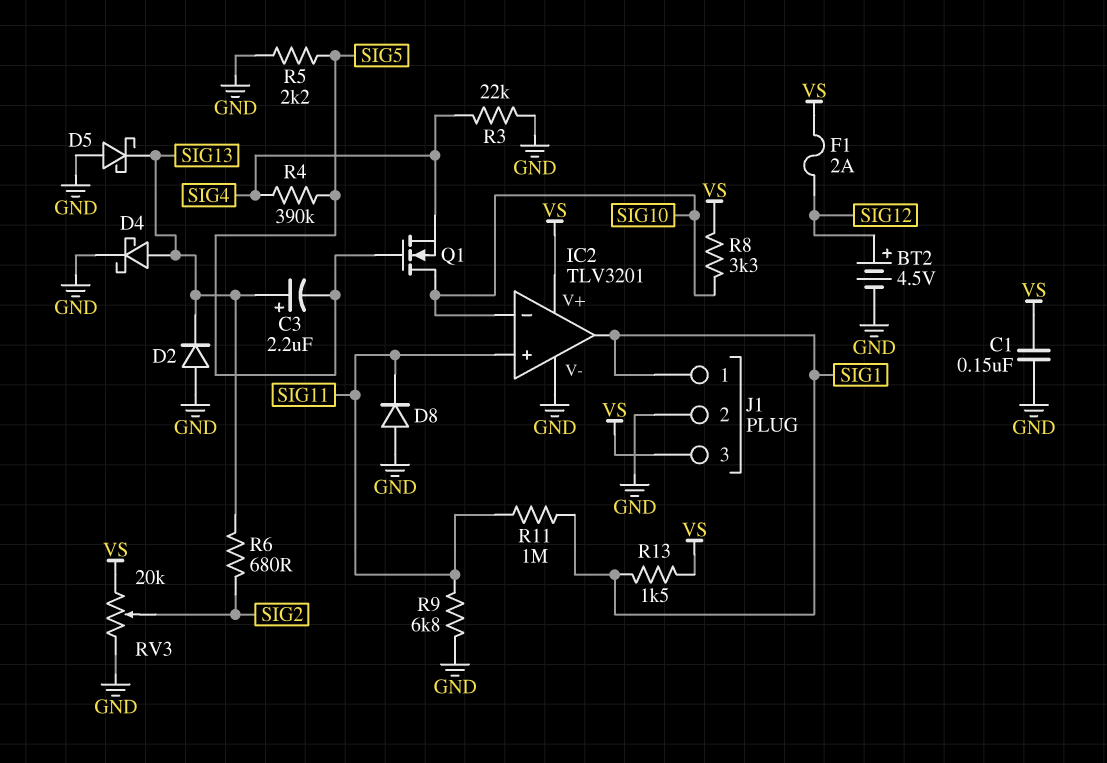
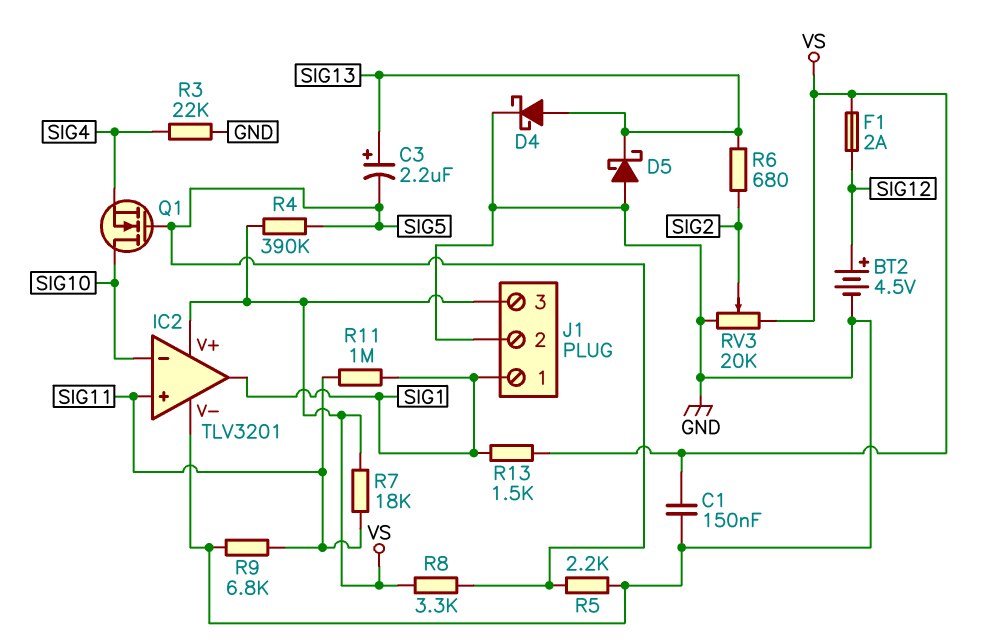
D2: diode (A GND, K SIG13) -> none
D8: diode (A GND, K SIG11) -> none
R4: 390k (SIG4, SIG5) -> 390k (SIG5, VS)
R7: none -> 18k (SIG11, VS)
R8: 3.3k (SIG10, VS) -> 3.3k (SIG5, VS)

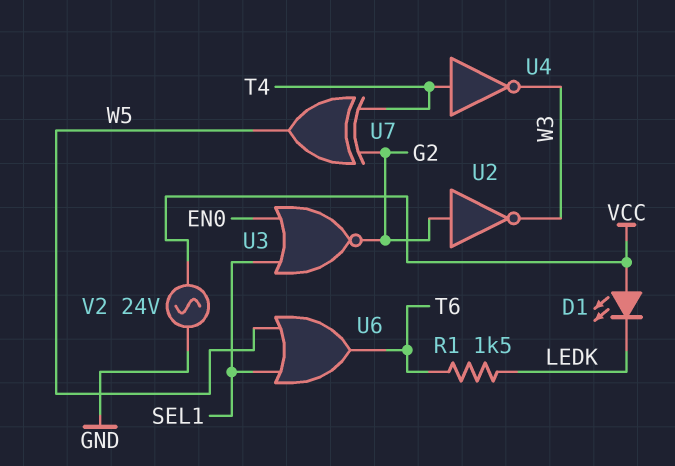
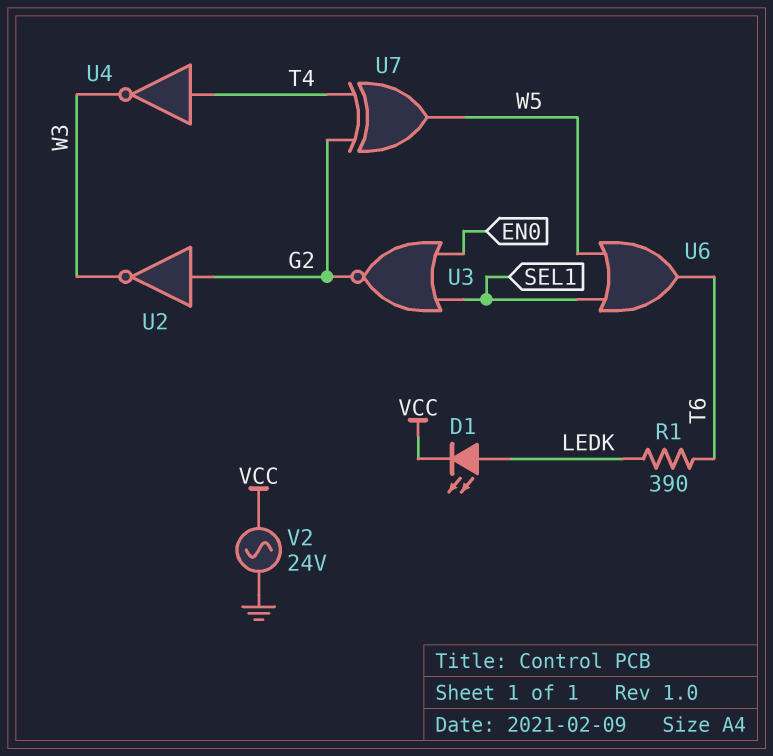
D1: LED (A VCC, K LEDK) -> LED (A LEDK, K VCC)
R1: 1.5k (LEDK, T6) -> 390 (LEDK, T6)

----

● INSTRUCTIONS TO FOLLOW
Look through the data above and return each line where the string "LEDK" occurs.

● ANSWER FOR THE TASK
D1: LED (A VCC, K LEDK) -> LED (A LEDK, K VCC)
R1: 1.5k (LEDK, T6) -> 390 (LEDK, T6)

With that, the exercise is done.